[[ Extracted records open ]]

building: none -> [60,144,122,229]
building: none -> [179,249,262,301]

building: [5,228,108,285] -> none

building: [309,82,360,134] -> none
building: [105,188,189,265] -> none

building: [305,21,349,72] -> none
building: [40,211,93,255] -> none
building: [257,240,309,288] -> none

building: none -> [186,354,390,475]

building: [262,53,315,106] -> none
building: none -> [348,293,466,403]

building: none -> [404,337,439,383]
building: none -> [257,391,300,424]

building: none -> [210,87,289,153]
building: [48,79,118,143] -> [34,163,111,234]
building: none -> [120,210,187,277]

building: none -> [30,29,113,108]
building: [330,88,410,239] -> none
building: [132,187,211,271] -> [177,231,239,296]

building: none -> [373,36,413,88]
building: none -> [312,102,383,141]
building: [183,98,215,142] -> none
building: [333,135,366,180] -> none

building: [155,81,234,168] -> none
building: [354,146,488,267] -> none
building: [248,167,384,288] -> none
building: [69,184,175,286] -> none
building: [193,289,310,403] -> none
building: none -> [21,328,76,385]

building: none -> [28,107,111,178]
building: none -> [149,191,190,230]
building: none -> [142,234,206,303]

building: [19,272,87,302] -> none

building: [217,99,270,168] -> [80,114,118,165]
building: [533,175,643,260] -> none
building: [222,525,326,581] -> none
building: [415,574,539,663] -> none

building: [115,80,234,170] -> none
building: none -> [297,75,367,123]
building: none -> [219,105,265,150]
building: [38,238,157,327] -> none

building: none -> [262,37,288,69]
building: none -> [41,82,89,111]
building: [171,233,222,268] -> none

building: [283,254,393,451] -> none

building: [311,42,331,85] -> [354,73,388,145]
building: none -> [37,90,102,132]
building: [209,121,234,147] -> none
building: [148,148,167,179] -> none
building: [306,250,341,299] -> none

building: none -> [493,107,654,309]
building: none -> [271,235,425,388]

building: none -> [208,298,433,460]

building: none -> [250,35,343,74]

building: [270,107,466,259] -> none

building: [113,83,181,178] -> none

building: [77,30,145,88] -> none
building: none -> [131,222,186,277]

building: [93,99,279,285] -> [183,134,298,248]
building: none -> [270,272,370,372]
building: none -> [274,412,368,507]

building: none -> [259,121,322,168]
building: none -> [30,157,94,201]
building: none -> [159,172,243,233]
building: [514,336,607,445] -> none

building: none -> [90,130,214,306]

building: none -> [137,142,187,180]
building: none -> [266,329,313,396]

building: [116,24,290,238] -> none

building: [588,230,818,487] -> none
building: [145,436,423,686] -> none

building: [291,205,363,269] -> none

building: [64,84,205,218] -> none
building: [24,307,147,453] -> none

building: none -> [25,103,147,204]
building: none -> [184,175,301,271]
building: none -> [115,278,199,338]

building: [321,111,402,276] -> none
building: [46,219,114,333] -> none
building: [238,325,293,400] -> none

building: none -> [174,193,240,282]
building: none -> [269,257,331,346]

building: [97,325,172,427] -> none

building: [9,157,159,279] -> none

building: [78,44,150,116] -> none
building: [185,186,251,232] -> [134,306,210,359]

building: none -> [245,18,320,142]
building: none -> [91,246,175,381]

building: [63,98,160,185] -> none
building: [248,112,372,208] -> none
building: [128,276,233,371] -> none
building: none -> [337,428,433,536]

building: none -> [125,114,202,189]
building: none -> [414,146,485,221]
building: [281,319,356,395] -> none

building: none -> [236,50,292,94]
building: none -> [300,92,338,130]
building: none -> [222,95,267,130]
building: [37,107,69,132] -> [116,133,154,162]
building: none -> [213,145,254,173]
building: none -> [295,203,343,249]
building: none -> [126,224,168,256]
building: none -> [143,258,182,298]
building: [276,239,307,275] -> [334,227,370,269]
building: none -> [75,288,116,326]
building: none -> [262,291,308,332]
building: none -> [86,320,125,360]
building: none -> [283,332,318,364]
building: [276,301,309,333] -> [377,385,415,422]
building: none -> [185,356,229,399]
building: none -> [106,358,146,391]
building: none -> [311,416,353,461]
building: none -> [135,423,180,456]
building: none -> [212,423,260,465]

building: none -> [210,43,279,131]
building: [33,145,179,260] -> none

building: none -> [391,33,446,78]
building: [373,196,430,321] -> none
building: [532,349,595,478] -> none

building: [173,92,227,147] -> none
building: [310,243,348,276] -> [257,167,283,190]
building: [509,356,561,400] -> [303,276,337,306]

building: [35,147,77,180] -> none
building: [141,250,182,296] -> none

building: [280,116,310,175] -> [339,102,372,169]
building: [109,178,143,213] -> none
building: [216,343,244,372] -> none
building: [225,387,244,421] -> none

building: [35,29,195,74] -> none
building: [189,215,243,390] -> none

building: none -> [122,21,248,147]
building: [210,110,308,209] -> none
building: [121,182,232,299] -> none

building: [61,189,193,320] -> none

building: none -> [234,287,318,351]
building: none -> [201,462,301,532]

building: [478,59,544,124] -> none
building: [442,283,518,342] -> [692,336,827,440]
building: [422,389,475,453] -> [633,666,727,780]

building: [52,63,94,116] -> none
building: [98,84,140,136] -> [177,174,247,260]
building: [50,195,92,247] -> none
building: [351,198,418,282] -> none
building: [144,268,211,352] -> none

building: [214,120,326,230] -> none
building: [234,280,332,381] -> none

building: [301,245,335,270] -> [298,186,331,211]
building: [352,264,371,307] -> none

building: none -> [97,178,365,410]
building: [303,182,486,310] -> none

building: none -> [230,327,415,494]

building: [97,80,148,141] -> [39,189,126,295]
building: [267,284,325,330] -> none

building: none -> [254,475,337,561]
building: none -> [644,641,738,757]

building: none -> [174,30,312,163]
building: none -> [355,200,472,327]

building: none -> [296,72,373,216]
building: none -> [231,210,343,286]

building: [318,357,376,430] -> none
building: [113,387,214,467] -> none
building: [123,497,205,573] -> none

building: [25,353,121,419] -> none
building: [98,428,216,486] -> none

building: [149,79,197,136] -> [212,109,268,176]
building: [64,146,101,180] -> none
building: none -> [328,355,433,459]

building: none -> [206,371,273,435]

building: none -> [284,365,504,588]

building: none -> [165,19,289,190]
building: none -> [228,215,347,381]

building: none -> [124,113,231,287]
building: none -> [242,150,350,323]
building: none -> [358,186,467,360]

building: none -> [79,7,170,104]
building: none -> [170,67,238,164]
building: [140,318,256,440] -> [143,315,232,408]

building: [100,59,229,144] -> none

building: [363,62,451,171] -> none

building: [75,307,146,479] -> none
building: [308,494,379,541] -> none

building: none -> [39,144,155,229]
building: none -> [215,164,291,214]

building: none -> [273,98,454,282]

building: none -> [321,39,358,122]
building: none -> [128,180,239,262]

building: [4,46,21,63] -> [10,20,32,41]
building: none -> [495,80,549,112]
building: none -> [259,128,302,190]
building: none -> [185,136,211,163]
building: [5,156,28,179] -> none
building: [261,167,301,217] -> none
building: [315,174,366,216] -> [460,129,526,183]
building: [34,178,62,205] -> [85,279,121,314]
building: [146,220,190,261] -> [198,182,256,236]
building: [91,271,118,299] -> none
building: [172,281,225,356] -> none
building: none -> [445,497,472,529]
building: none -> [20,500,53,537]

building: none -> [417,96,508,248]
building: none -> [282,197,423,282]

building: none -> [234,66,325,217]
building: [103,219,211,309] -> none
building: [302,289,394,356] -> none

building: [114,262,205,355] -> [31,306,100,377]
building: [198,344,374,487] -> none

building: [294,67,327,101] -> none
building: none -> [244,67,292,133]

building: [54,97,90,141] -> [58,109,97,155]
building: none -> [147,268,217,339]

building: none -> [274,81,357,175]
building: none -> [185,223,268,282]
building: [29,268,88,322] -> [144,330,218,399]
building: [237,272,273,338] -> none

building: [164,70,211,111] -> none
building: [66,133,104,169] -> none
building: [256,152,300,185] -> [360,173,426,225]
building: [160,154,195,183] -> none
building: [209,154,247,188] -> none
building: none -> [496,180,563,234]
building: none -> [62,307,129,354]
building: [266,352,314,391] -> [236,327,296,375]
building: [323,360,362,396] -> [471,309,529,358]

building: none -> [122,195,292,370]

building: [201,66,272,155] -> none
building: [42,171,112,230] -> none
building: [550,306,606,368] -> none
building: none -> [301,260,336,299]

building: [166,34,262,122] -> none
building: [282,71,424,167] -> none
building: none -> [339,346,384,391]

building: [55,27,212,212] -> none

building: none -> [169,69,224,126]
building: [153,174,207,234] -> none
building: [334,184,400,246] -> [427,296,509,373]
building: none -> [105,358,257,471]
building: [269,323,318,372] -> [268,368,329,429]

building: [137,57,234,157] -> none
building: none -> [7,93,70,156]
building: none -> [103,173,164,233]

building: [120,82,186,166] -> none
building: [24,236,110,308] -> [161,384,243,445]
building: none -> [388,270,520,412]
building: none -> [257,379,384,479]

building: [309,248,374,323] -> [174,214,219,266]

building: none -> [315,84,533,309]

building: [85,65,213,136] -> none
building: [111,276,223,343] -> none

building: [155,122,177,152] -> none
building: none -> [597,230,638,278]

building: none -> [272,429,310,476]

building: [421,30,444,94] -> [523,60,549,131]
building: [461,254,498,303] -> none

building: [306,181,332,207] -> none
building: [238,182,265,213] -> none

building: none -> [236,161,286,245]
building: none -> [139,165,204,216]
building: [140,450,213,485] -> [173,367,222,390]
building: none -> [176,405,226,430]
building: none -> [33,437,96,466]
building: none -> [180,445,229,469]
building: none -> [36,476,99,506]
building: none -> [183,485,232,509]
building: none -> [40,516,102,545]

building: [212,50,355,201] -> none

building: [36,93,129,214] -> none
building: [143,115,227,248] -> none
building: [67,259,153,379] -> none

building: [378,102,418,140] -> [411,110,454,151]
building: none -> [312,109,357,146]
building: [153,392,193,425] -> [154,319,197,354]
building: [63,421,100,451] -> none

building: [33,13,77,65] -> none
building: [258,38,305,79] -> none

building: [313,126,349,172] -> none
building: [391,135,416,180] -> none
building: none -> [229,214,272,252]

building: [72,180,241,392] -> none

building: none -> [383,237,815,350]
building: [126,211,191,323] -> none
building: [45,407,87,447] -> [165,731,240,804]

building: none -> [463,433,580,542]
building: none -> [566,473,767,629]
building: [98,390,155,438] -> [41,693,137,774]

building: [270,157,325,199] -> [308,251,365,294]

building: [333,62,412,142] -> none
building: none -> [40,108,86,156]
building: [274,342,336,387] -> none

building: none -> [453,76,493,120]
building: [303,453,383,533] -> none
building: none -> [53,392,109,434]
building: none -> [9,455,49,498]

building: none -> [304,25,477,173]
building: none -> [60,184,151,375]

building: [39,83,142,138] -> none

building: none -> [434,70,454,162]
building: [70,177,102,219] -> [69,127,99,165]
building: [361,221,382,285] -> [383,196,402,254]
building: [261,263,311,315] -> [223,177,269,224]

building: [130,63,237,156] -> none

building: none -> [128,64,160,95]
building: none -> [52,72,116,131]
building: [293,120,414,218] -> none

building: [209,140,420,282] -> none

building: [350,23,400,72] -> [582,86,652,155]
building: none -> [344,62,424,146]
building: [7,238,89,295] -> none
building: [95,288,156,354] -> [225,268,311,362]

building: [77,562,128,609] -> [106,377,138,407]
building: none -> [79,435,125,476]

[[ Extracted records closed ]]

Exercise directions → Print only the lines from the top of the data above down to the line holding "building: [77,30,145,88] -> none", inclusive.

Written response →
building: none -> [60,144,122,229]
building: none -> [179,249,262,301]

building: [5,228,108,285] -> none

building: [309,82,360,134] -> none
building: [105,188,189,265] -> none

building: [305,21,349,72] -> none
building: [40,211,93,255] -> none
building: [257,240,309,288] -> none

building: none -> [186,354,390,475]

building: [262,53,315,106] -> none
building: none -> [348,293,466,403]

building: none -> [404,337,439,383]
building: none -> [257,391,300,424]

building: none -> [210,87,289,153]
building: [48,79,118,143] -> [34,163,111,234]
building: none -> [120,210,187,277]

building: none -> [30,29,113,108]
building: [330,88,410,239] -> none
building: [132,187,211,271] -> [177,231,239,296]

building: none -> [373,36,413,88]
building: none -> [312,102,383,141]
building: [183,98,215,142] -> none
building: [333,135,366,180] -> none

building: [155,81,234,168] -> none
building: [354,146,488,267] -> none
building: [248,167,384,288] -> none
building: [69,184,175,286] -> none
building: [193,289,310,403] -> none
building: none -> [21,328,76,385]

building: none -> [28,107,111,178]
building: none -> [149,191,190,230]
building: none -> [142,234,206,303]

building: [19,272,87,302] -> none

building: [217,99,270,168] -> [80,114,118,165]
building: [533,175,643,260] -> none
building: [222,525,326,581] -> none
building: [415,574,539,663] -> none

building: [115,80,234,170] -> none
building: none -> [297,75,367,123]
building: none -> [219,105,265,150]
building: [38,238,157,327] -> none

building: none -> [262,37,288,69]
building: none -> [41,82,89,111]
building: [171,233,222,268] -> none

building: [283,254,393,451] -> none

building: [311,42,331,85] -> [354,73,388,145]
building: none -> [37,90,102,132]
building: [209,121,234,147] -> none
building: [148,148,167,179] -> none
building: [306,250,341,299] -> none

building: none -> [493,107,654,309]
building: none -> [271,235,425,388]

building: none -> [208,298,433,460]

building: none -> [250,35,343,74]

building: [270,107,466,259] -> none

building: [113,83,181,178] -> none

building: [77,30,145,88] -> none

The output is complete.